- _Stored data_
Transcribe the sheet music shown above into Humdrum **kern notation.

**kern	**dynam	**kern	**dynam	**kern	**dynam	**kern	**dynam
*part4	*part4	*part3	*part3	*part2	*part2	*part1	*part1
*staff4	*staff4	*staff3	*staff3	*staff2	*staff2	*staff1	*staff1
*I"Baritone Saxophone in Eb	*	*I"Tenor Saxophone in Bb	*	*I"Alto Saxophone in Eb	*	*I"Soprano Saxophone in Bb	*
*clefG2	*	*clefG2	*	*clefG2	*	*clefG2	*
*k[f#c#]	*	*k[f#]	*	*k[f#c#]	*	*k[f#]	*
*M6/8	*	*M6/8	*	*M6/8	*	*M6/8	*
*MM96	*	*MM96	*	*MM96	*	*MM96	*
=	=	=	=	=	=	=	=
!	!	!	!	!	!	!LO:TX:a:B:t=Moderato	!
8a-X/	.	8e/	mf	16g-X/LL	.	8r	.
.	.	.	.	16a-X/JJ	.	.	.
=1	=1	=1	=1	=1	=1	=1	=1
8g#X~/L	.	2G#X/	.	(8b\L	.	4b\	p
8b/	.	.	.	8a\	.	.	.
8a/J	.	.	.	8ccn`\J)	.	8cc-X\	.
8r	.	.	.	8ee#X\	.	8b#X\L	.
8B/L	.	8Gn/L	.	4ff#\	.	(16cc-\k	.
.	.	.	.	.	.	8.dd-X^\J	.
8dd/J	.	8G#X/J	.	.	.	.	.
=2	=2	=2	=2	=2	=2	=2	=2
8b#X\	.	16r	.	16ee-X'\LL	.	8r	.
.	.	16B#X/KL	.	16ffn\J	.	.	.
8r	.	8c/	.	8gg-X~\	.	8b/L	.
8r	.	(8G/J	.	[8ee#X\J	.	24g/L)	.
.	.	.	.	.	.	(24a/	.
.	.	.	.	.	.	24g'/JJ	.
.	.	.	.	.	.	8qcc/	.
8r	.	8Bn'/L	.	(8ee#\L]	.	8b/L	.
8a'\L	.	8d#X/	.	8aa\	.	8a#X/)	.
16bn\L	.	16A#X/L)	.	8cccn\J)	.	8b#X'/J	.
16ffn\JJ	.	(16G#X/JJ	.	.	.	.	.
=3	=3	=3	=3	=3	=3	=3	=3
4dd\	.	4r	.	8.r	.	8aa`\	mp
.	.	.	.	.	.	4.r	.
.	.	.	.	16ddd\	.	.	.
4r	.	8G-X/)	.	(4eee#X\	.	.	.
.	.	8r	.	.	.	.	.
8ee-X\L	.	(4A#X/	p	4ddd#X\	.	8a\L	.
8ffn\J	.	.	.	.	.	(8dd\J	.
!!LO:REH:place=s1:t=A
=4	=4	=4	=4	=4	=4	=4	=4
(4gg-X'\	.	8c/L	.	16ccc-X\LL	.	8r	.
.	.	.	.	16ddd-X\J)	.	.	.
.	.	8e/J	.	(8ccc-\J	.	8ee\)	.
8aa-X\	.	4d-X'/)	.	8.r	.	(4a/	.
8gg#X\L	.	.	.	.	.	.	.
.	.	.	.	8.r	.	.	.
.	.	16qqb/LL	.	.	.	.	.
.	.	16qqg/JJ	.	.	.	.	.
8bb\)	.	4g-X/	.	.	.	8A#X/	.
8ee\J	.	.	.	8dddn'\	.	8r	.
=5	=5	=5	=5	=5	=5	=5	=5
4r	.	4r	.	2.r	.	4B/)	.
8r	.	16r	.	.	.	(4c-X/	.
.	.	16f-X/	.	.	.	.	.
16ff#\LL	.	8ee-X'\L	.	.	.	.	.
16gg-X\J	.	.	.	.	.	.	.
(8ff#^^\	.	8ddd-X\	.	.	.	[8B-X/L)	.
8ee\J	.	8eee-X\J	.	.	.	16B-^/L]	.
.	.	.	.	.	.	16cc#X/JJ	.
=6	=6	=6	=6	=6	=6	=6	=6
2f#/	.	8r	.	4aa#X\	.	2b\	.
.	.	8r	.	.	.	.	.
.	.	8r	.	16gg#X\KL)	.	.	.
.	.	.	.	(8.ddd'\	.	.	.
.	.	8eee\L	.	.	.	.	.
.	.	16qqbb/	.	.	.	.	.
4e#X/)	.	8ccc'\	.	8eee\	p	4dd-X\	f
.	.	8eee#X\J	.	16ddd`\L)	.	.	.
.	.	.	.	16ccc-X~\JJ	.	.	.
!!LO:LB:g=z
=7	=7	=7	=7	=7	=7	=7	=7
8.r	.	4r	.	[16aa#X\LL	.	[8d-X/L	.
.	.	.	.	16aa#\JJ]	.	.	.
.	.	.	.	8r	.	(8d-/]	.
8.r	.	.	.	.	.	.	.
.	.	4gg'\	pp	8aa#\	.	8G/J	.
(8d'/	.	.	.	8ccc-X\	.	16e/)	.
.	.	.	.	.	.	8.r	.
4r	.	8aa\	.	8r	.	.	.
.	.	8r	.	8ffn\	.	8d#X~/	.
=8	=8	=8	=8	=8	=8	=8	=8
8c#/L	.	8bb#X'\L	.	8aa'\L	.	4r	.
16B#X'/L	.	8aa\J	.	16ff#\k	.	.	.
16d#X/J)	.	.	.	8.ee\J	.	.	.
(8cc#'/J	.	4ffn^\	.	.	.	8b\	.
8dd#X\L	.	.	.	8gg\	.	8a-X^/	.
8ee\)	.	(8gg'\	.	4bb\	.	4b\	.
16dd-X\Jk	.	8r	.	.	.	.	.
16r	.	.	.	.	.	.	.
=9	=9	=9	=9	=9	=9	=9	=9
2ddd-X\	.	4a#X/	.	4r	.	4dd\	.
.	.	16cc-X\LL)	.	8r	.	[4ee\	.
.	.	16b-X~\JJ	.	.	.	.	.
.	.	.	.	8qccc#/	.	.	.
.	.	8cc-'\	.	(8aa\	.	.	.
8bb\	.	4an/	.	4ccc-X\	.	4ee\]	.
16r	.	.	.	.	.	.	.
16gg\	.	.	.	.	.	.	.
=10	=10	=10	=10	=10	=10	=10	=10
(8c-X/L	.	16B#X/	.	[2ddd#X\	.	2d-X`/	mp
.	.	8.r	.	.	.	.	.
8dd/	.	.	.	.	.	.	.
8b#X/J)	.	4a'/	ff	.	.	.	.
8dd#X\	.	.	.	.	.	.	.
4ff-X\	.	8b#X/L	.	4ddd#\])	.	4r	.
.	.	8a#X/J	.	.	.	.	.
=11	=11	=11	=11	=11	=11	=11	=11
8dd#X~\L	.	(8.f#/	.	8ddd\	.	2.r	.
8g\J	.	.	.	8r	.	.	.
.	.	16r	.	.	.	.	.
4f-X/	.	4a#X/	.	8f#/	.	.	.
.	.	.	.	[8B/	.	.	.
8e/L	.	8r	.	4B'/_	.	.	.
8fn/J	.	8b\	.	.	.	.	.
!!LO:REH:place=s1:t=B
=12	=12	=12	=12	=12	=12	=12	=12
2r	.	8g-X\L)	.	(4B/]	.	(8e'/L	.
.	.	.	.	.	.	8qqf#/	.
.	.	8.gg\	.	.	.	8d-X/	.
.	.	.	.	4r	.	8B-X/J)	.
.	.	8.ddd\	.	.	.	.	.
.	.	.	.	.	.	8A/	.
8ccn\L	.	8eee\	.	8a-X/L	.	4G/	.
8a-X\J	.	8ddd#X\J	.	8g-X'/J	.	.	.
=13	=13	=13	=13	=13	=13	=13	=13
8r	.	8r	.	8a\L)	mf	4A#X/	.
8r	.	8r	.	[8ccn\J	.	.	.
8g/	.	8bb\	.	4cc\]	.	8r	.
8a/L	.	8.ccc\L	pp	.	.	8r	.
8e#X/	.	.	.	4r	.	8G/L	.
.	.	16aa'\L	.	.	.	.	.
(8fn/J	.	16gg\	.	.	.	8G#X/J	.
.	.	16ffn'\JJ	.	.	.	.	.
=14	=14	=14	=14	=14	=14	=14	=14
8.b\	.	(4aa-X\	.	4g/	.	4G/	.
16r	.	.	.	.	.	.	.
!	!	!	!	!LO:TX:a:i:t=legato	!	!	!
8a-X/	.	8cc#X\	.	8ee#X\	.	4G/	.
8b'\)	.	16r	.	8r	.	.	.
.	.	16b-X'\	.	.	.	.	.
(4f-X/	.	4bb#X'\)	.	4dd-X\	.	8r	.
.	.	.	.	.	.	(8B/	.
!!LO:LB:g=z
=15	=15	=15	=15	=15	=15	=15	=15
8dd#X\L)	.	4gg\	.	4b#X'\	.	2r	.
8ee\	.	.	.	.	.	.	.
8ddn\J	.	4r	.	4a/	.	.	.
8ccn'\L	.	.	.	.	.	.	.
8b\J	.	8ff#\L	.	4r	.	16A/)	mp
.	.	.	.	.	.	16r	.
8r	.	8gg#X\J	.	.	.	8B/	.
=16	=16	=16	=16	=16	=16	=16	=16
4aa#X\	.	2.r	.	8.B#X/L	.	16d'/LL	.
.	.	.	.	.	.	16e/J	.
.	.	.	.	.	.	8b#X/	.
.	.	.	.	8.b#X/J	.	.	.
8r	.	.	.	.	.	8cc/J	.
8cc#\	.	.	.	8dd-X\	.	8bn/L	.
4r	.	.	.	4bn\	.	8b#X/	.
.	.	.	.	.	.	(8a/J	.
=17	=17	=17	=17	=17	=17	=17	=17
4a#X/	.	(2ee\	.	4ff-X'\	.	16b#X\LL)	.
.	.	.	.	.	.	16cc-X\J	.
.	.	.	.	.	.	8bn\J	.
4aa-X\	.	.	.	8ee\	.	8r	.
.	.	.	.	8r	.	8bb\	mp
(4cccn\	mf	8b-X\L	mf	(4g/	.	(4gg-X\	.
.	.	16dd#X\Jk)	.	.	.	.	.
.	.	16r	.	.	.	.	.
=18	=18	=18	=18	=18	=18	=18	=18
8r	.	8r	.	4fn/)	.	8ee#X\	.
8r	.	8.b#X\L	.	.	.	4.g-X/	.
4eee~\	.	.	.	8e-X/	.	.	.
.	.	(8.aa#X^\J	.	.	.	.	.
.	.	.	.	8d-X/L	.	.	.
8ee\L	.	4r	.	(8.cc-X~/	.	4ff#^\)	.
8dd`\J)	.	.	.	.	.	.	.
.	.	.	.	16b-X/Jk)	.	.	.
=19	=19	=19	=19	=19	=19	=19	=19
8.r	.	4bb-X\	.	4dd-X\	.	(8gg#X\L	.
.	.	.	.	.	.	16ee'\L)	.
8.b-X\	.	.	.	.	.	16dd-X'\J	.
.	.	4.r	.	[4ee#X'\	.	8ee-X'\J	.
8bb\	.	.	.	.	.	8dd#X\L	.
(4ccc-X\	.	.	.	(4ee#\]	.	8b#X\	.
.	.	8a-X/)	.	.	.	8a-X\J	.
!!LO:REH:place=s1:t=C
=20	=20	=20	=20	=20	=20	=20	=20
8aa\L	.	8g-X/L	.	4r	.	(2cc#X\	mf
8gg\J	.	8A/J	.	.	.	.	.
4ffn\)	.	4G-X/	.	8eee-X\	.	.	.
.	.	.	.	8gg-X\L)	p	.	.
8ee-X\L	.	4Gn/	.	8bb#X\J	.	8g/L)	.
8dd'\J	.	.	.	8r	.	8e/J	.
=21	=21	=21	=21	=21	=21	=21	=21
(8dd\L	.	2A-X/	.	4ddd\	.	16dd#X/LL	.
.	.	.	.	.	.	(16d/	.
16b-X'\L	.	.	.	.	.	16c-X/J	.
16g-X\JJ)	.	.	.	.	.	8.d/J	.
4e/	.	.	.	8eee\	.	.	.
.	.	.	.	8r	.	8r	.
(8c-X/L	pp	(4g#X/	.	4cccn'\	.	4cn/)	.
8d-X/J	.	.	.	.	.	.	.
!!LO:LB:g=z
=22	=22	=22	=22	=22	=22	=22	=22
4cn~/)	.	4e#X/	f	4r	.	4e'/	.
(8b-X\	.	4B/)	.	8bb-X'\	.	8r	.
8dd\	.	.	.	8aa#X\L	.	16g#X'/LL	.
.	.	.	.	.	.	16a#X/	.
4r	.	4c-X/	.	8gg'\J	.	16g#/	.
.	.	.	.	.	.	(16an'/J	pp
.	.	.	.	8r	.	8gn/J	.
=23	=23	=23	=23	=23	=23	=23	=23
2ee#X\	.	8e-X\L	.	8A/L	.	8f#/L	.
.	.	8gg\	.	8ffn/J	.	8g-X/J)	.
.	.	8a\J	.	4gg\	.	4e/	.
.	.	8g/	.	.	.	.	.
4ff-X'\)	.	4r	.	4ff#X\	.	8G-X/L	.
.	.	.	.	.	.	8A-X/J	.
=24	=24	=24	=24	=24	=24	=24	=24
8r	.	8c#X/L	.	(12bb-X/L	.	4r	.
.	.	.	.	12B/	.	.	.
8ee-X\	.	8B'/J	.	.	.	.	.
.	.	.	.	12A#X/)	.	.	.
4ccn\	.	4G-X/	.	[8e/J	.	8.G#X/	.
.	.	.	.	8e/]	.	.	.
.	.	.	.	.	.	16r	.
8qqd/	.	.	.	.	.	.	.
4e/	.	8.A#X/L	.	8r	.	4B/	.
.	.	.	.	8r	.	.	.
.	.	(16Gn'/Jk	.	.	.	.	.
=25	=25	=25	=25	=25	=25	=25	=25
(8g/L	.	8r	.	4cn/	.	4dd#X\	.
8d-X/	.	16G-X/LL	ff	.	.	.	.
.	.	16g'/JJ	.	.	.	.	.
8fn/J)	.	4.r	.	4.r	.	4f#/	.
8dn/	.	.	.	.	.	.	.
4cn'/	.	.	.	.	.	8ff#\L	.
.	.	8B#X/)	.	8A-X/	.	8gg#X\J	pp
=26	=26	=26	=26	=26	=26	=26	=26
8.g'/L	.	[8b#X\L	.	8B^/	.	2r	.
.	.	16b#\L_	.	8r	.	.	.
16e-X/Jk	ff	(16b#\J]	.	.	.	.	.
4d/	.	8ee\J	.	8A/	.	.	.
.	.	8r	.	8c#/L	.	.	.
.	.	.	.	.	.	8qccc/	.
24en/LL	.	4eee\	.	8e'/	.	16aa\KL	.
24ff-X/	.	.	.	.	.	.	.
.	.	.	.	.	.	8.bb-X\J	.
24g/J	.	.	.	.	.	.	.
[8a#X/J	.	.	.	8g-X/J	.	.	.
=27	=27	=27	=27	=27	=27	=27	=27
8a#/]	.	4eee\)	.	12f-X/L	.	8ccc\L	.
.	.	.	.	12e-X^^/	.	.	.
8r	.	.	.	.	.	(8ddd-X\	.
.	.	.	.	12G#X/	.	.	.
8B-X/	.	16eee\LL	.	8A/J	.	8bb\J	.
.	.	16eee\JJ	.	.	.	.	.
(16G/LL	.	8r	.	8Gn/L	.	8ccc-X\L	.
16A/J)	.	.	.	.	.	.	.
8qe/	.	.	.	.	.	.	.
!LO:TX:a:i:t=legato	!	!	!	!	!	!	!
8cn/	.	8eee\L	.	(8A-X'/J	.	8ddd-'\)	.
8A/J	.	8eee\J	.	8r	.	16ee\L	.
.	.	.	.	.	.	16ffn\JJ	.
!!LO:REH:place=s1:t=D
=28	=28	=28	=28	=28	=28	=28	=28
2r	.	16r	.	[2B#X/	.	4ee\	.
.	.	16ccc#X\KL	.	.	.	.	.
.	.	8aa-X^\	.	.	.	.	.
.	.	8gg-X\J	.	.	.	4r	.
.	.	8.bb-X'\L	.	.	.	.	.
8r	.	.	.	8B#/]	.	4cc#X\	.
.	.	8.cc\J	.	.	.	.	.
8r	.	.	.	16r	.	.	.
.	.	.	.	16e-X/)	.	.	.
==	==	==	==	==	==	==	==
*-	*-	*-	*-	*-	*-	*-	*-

- _WRITTEN REQUEST_
Count the lines in the items above that contain the string "place". State only the number.

- _EXPECTED ANSWER_
4